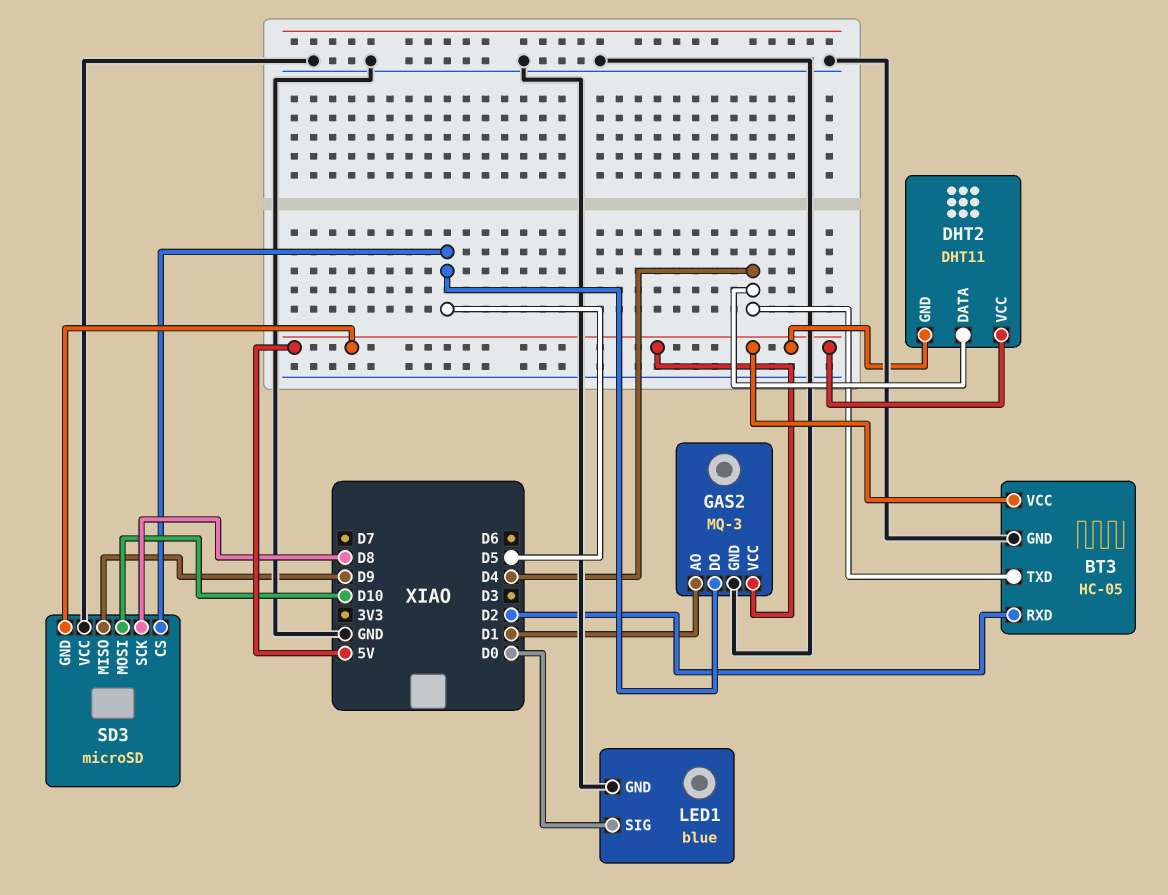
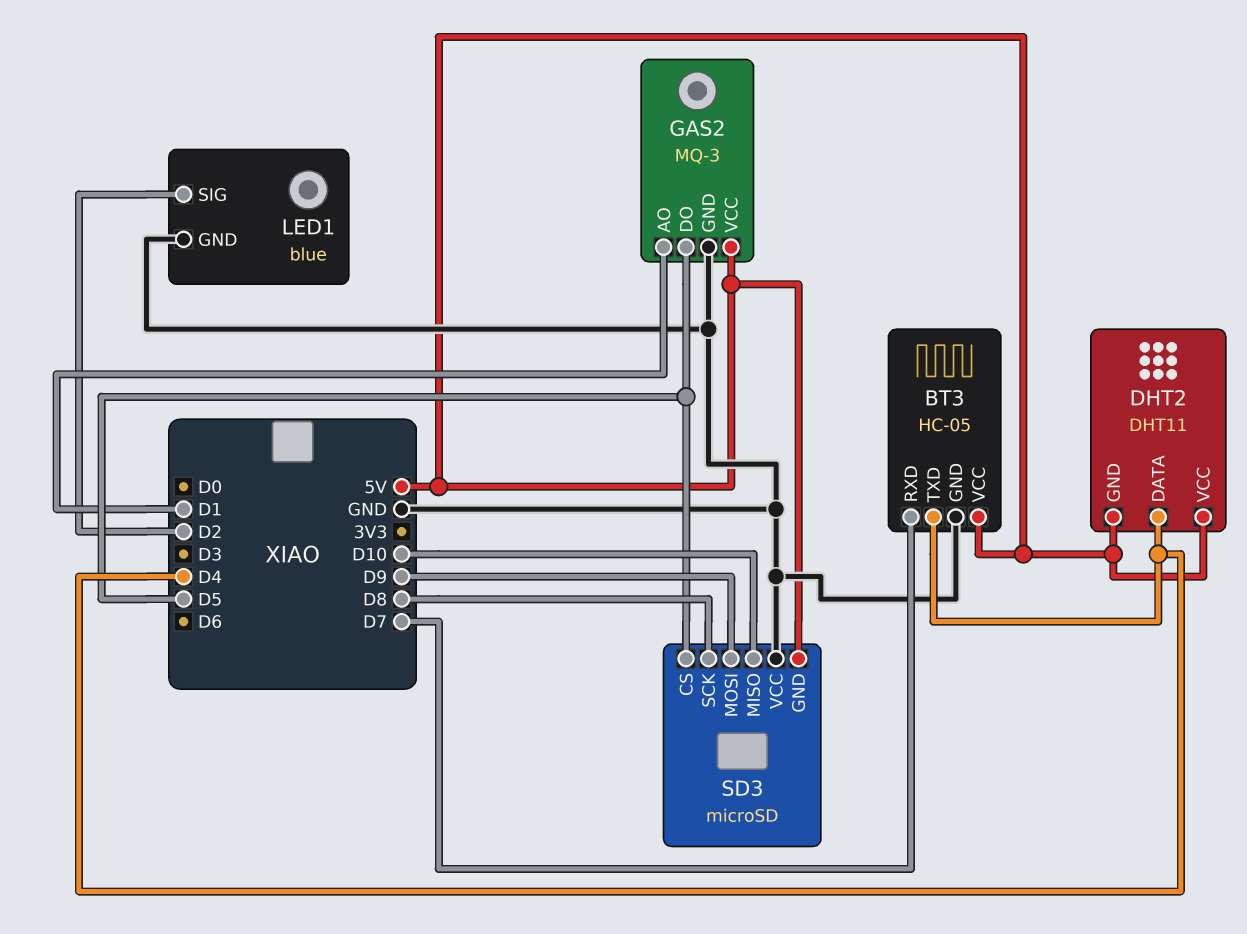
BT3 pin RXD: D2 -> D7
LED1 pin SIG: D0 -> D2
SD3 pin MISO: D9 -> D10
SD3 pin MOSI: D10 -> D9

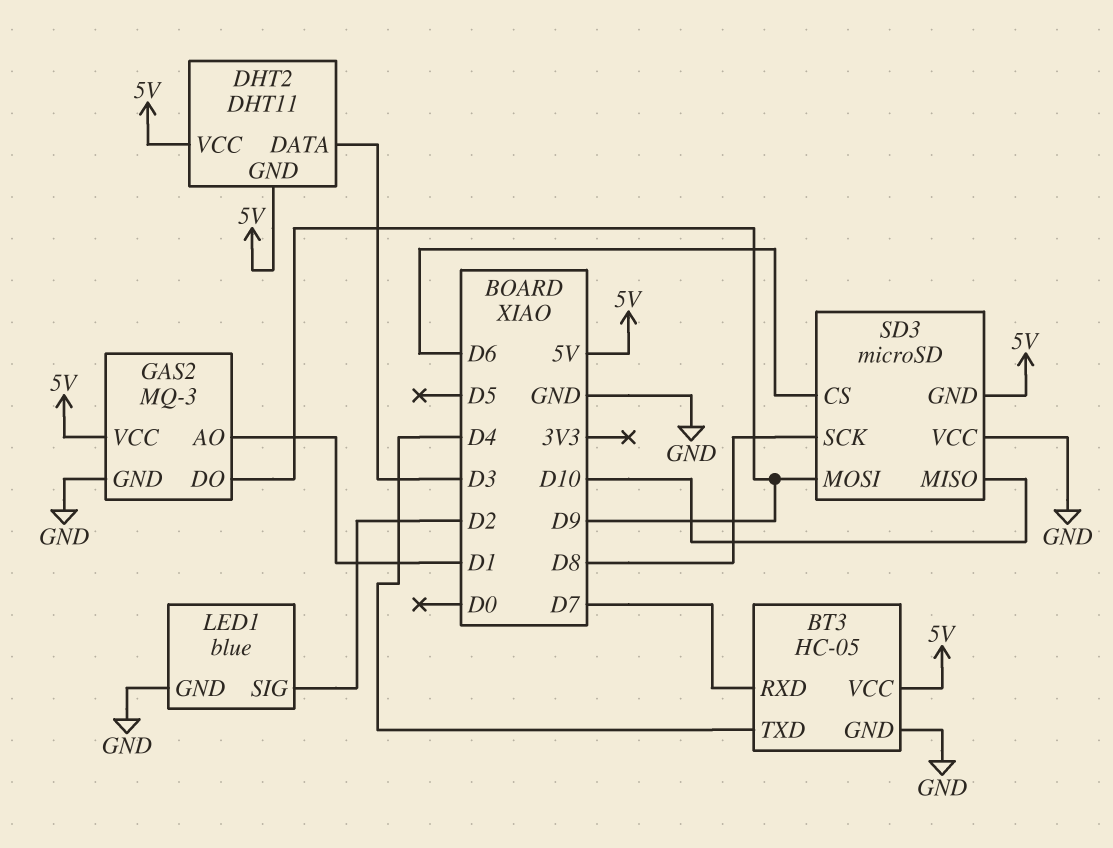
DHT2 pin DATA: D4 -> D3
GAS2 pin DO: D5 -> D9
SD3 pin CS: D5 -> D6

**About this exercise**
Set down exactly the lines of the listing above, from the line holding "DHT2 pin DATA: D4 -> D3" through its last line, with nothing added.

**Result for this exercise**
DHT2 pin DATA: D4 -> D3
GAS2 pin DO: D5 -> D9
SD3 pin CS: D5 -> D6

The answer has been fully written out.